[Excerpts from a dataset]
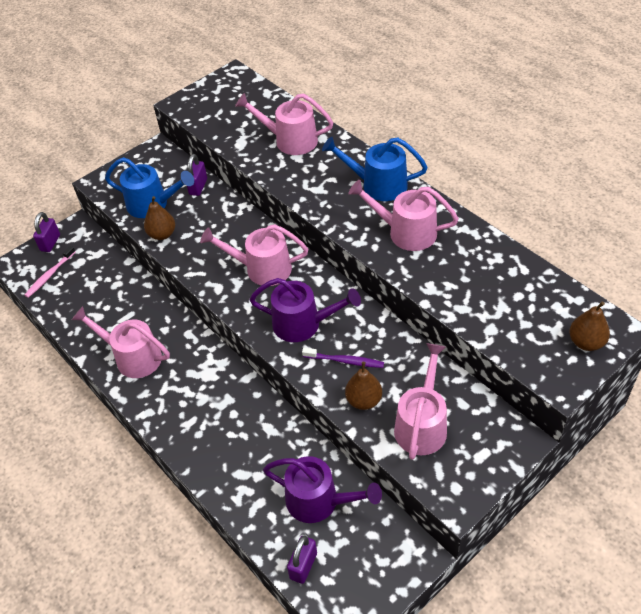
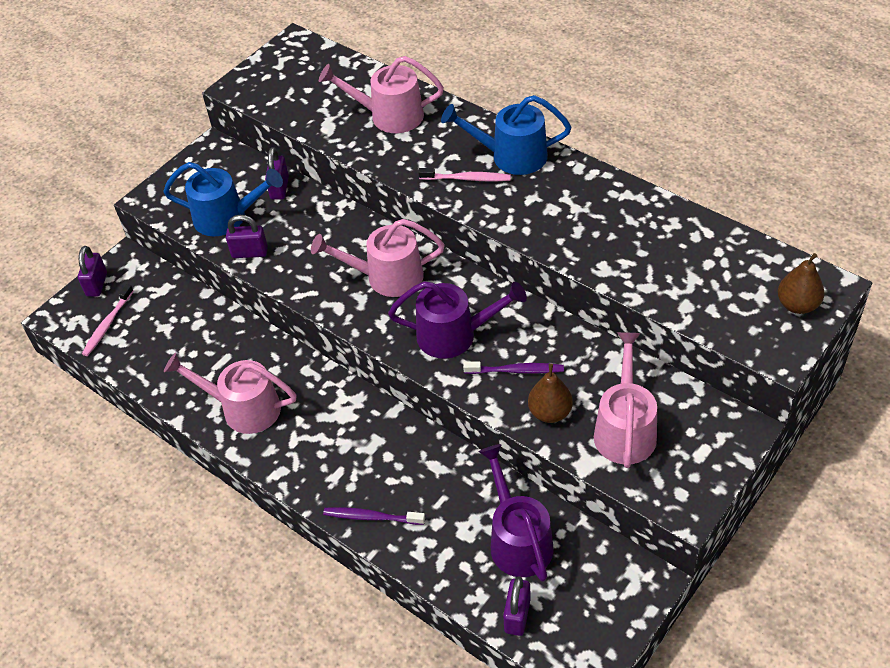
camera: 10 degrees left, 0 degrees up
brown pear [144,196,175,240] -> purple padlock [226,215,268,258]
purple watering can [263,456,382,523] -> purple watering can turned 120 degrees counterclockwise [479,444,554,582]
pink watering can [348,180,459,251] -> none
none -> purple toothbrush [323,507,425,525]
none -> pink toothbrush [418,168,511,181]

_DESCRIPTION OF THE TASK_. Where the records above contain a line with "brown pear [144,196,175,240]", repeat that line and each later line through the end, exactly, and nothing more.

_TASK SOLUTION_.
brown pear [144,196,175,240] -> purple padlock [226,215,268,258]
purple watering can [263,456,382,523] -> purple watering can turned 120 degrees counterclockwise [479,444,554,582]
pink watering can [348,180,459,251] -> none
none -> purple toothbrush [323,507,425,525]
none -> pink toothbrush [418,168,511,181]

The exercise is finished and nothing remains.